● **Directions for this task**
The entries that follow should come back exactly, with no pictures among them.

(Image change detection data)
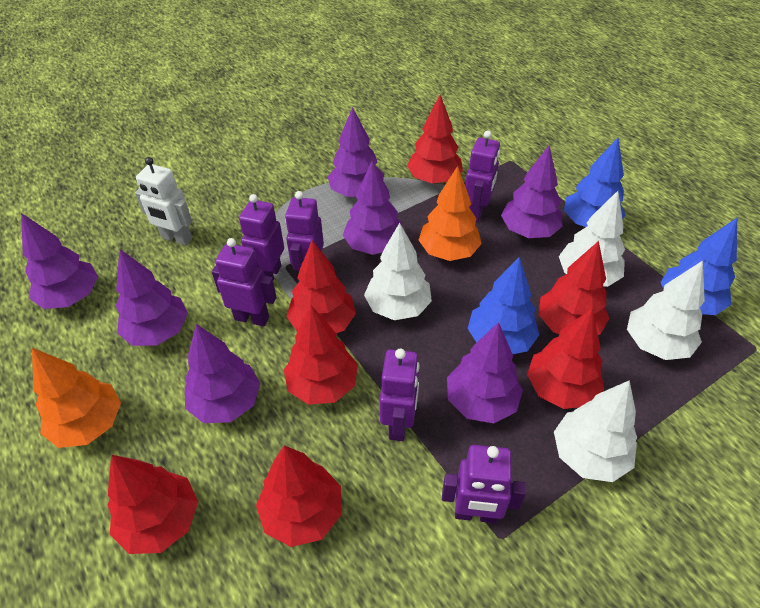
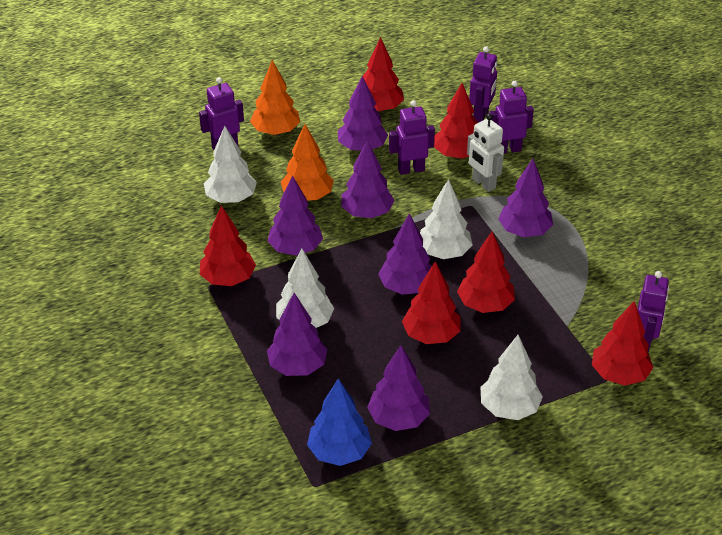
blue tree: 3 -> 1
purple robot: 6 -> 5
red tree: 7 -> 6

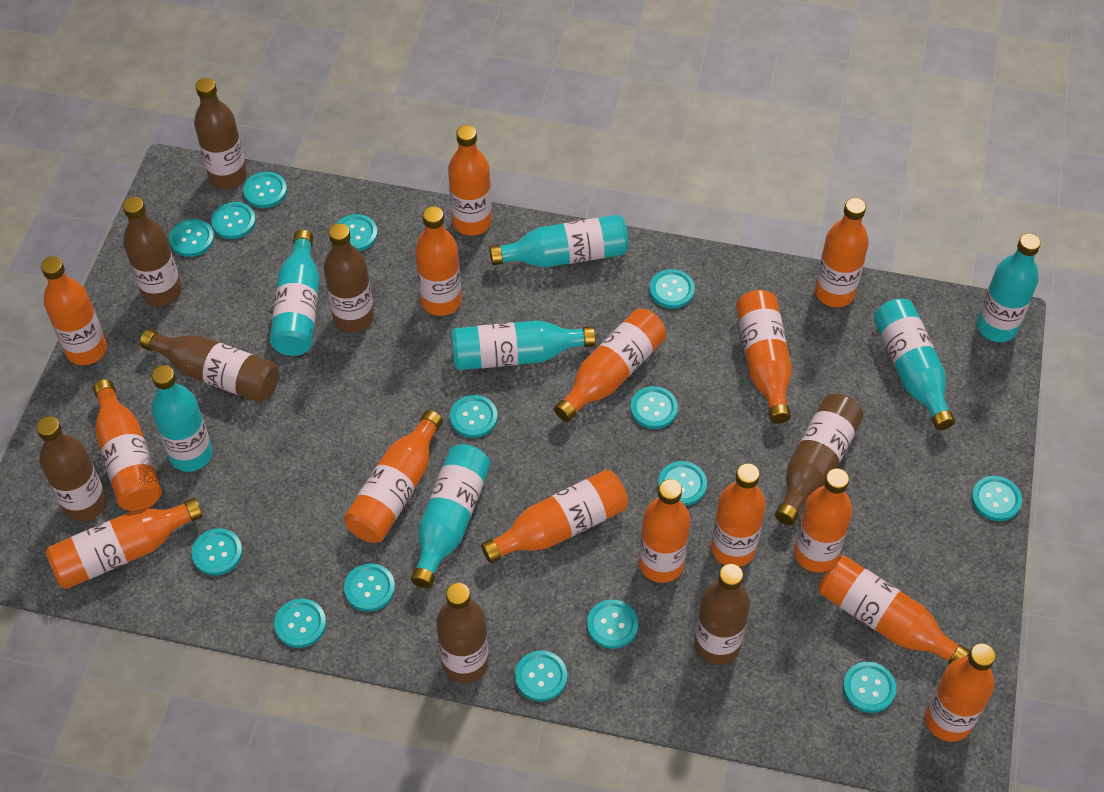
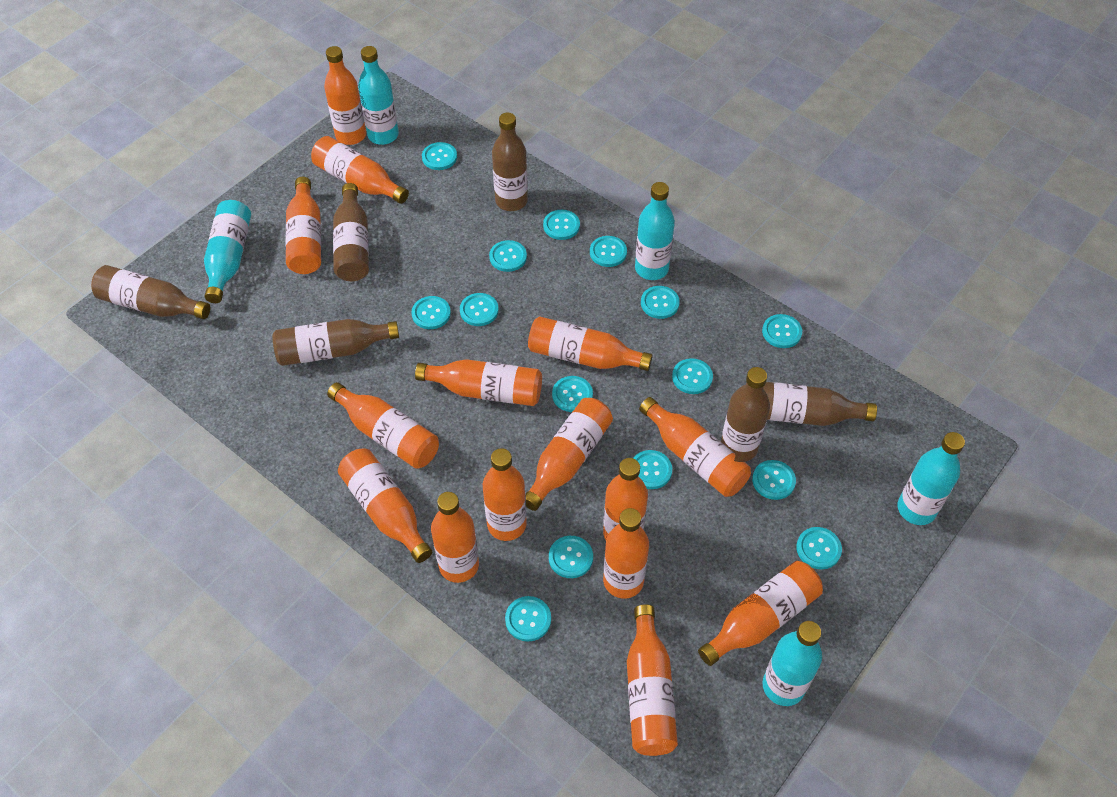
brown bottle: 8 -> 6
turquoise bottle: 7 -> 5

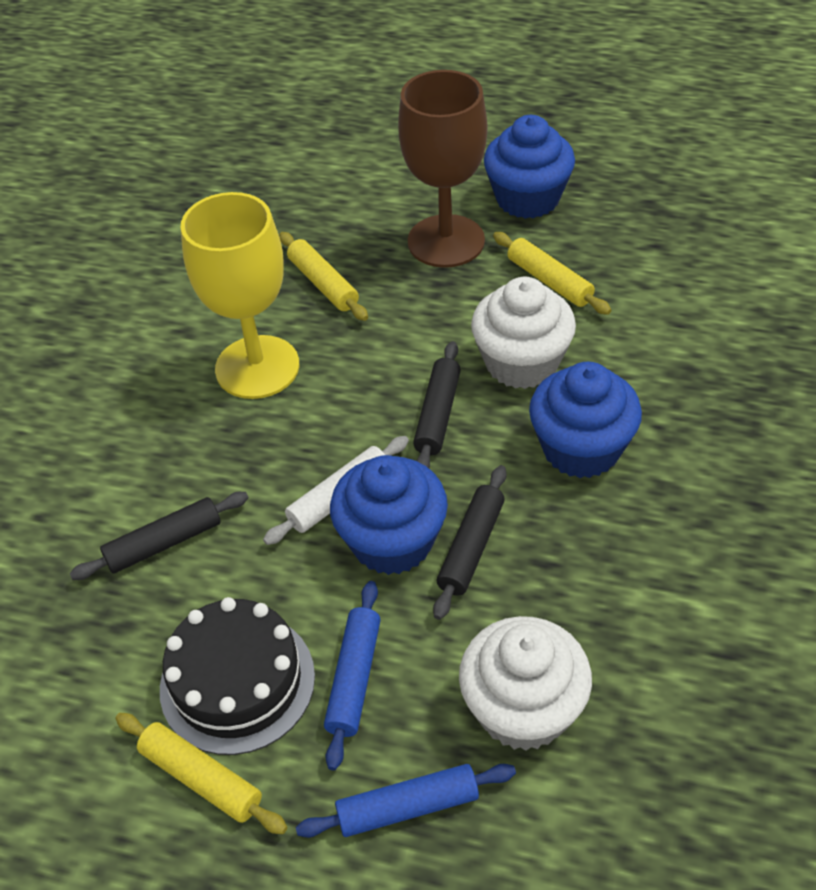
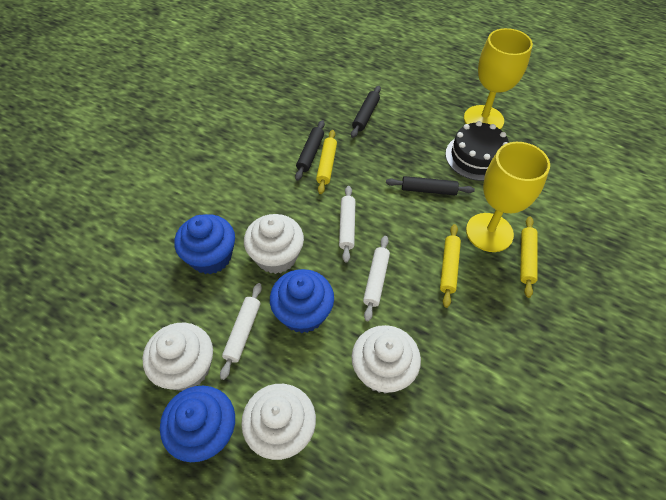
blue rolling pin: 2 -> 0
brown goblet: 1 -> 0
white cupcake: 2 -> 4
white rolling pin: 1 -> 3
yellow goblet: 1 -> 2

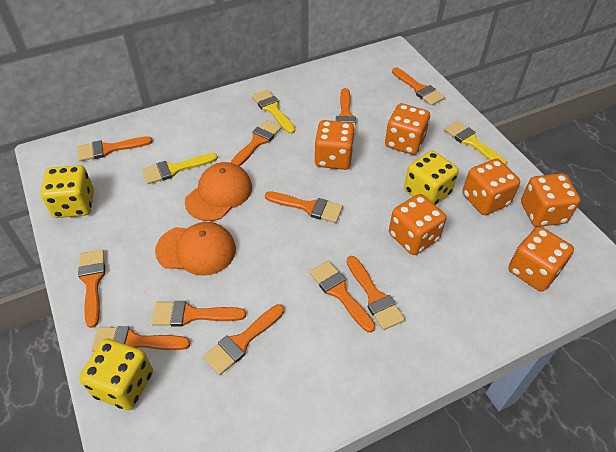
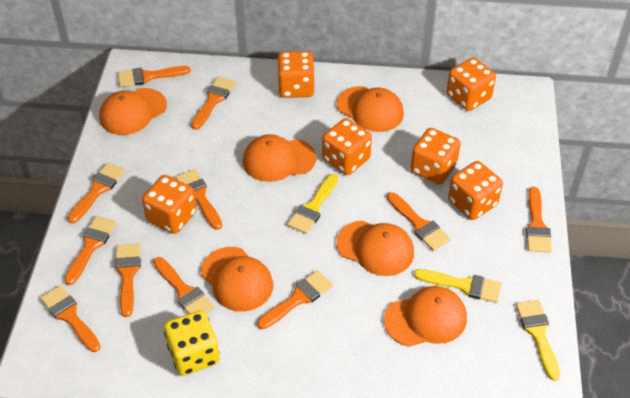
orange cap: 2 -> 6
yellow dice: 3 -> 1

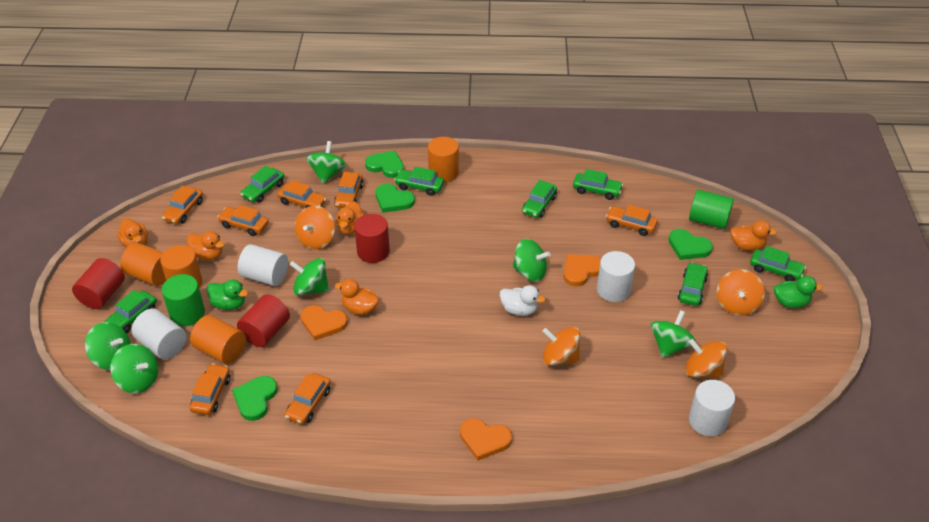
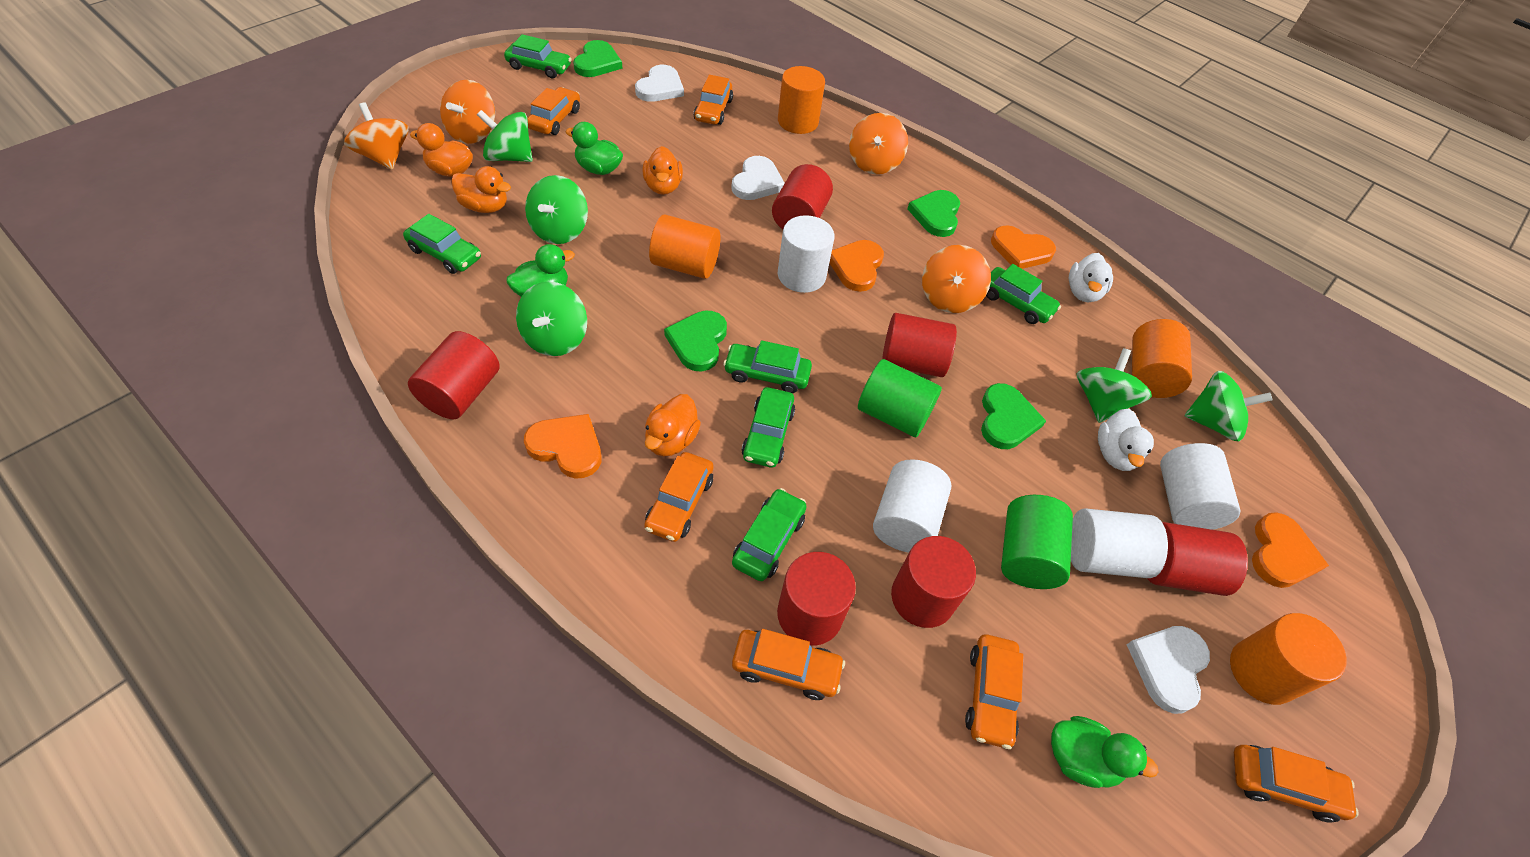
green car: 7 -> 6
green duck: 2 -> 3
green spinning top: 6 -> 5
orange car: 7 -> 6
orange duck: 5 -> 4
orange heart: 3 -> 4
red cylinder: 3 -> 6
white duck: 1 -> 2
white heart: 0 -> 3

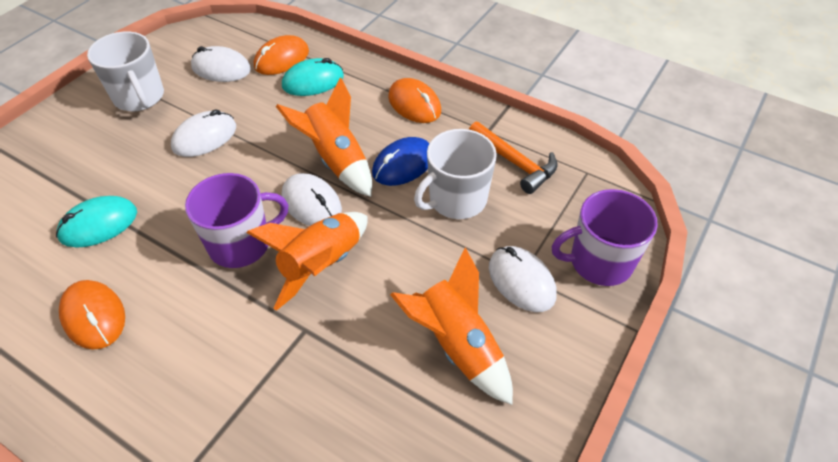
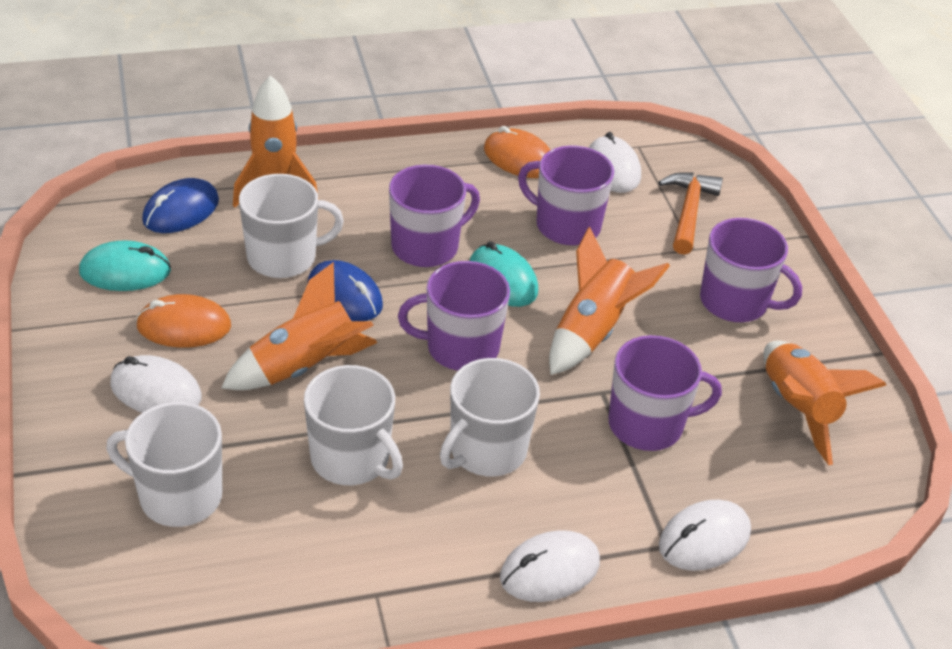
blue mouse: 1 -> 2
orange mouse: 3 -> 2
orange rocket: 3 -> 4
purple mug: 2 -> 5
white mug: 2 -> 4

● **Task output**
blue tree: 3 -> 1
purple robot: 6 -> 5
red tree: 7 -> 6

brown bottle: 8 -> 6
turquoise bottle: 7 -> 5

blue rolling pin: 2 -> 0
brown goblet: 1 -> 0
white cupcake: 2 -> 4
white rolling pin: 1 -> 3
yellow goblet: 1 -> 2

orange cap: 2 -> 6
yellow dice: 3 -> 1

green car: 7 -> 6
green duck: 2 -> 3
green spinning top: 6 -> 5
orange car: 7 -> 6
orange duck: 5 -> 4
orange heart: 3 -> 4
red cylinder: 3 -> 6
white duck: 1 -> 2
white heart: 0 -> 3

blue mouse: 1 -> 2
orange mouse: 3 -> 2
orange rocket: 3 -> 4
purple mug: 2 -> 5
white mug: 2 -> 4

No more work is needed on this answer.